(Given records Opens)

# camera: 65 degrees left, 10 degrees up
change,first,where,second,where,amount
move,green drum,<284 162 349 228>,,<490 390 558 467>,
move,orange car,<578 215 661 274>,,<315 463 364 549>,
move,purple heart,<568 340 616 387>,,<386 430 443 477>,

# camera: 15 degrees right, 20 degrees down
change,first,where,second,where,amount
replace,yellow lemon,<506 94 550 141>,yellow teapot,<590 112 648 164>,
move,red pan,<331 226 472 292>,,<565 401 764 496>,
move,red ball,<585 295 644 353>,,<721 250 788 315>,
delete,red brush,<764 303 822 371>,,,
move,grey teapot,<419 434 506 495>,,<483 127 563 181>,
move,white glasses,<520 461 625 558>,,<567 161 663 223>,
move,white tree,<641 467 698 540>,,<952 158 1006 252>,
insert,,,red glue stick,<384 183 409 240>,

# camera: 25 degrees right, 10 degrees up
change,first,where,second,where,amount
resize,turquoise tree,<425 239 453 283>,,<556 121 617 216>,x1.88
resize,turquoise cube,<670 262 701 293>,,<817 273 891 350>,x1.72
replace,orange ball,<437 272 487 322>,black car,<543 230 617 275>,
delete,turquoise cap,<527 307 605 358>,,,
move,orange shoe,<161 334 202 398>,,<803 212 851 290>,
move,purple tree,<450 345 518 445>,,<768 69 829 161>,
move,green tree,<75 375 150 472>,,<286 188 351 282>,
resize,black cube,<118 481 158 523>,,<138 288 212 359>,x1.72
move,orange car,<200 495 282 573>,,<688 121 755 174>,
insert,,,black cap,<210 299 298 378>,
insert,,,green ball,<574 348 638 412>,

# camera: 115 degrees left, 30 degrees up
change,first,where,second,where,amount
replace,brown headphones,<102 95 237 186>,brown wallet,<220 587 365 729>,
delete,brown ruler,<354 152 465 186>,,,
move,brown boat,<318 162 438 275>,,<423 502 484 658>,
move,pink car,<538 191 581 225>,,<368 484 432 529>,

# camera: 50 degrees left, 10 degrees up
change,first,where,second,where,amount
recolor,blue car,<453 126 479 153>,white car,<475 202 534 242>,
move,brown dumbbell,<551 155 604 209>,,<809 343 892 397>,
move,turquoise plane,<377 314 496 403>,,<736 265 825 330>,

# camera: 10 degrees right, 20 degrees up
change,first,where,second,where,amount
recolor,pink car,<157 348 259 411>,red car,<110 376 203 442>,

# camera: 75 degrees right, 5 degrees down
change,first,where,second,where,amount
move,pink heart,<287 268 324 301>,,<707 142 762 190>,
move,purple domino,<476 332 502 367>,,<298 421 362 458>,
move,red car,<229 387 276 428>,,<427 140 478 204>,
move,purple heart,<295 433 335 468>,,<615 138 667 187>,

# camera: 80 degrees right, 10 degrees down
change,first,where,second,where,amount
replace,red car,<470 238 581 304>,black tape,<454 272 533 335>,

(Given records Closes)

_Task instructions_. Once you have read the records, output each one exactly as written.

_Problem solution_.
# camera: 65 degrees left, 10 degrees up
change,first,where,second,where,amount
move,green drum,<284 162 349 228>,,<490 390 558 467>,
move,orange car,<578 215 661 274>,,<315 463 364 549>,
move,purple heart,<568 340 616 387>,,<386 430 443 477>,

# camera: 15 degrees right, 20 degrees down
change,first,where,second,where,amount
replace,yellow lemon,<506 94 550 141>,yellow teapot,<590 112 648 164>,
move,red pan,<331 226 472 292>,,<565 401 764 496>,
move,red ball,<585 295 644 353>,,<721 250 788 315>,
delete,red brush,<764 303 822 371>,,,
move,grey teapot,<419 434 506 495>,,<483 127 563 181>,
move,white glasses,<520 461 625 558>,,<567 161 663 223>,
move,white tree,<641 467 698 540>,,<952 158 1006 252>,
insert,,,red glue stick,<384 183 409 240>,

# camera: 25 degrees right, 10 degrees up
change,first,where,second,where,amount
resize,turquoise tree,<425 239 453 283>,,<556 121 617 216>,x1.88
resize,turquoise cube,<670 262 701 293>,,<817 273 891 350>,x1.72
replace,orange ball,<437 272 487 322>,black car,<543 230 617 275>,
delete,turquoise cap,<527 307 605 358>,,,
move,orange shoe,<161 334 202 398>,,<803 212 851 290>,
move,purple tree,<450 345 518 445>,,<768 69 829 161>,
move,green tree,<75 375 150 472>,,<286 188 351 282>,
resize,black cube,<118 481 158 523>,,<138 288 212 359>,x1.72
move,orange car,<200 495 282 573>,,<688 121 755 174>,
insert,,,black cap,<210 299 298 378>,
insert,,,green ball,<574 348 638 412>,

# camera: 115 degrees left, 30 degrees up
change,first,where,second,where,amount
replace,brown headphones,<102 95 237 186>,brown wallet,<220 587 365 729>,
delete,brown ruler,<354 152 465 186>,,,
move,brown boat,<318 162 438 275>,,<423 502 484 658>,
move,pink car,<538 191 581 225>,,<368 484 432 529>,

# camera: 50 degrees left, 10 degrees up
change,first,where,second,where,amount
recolor,blue car,<453 126 479 153>,white car,<475 202 534 242>,
move,brown dumbbell,<551 155 604 209>,,<809 343 892 397>,
move,turquoise plane,<377 314 496 403>,,<736 265 825 330>,

# camera: 10 degrees right, 20 degrees up
change,first,where,second,where,amount
recolor,pink car,<157 348 259 411>,red car,<110 376 203 442>,

# camera: 75 degrees right, 5 degrees down
change,first,where,second,where,amount
move,pink heart,<287 268 324 301>,,<707 142 762 190>,
move,purple domino,<476 332 502 367>,,<298 421 362 458>,
move,red car,<229 387 276 428>,,<427 140 478 204>,
move,purple heart,<295 433 335 468>,,<615 138 667 187>,

# camera: 80 degrees right, 10 degrees down
change,first,where,second,where,amount
replace,red car,<470 238 581 304>,black tape,<454 272 533 335>,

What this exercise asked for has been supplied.